- Provided material:
══════════

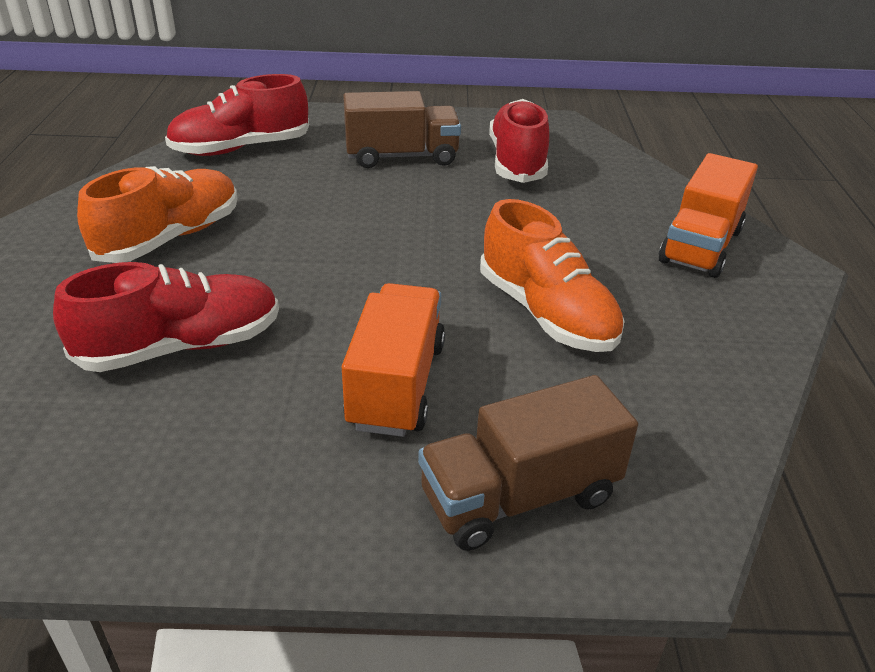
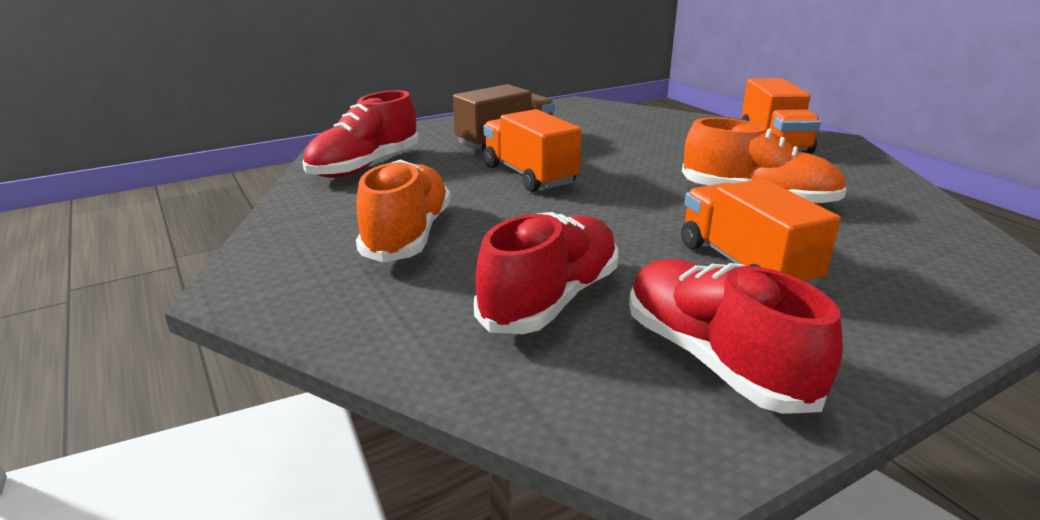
camera: 30 degrees left, 10 degrees down
(363, 205) = (529, 175): none -> orange truck
(517, 162) = (590, 128): red shoe -> red shoe (714, 359)
(519, 496) = (924, 293): brown truck -> none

══════════

- Work to be completed:
Find the string "none" in the material above, and report every line where it occurs.

- Completed task:
(363, 205) = (529, 175): none -> orange truck
(519, 496) = (924, 293): brown truck -> none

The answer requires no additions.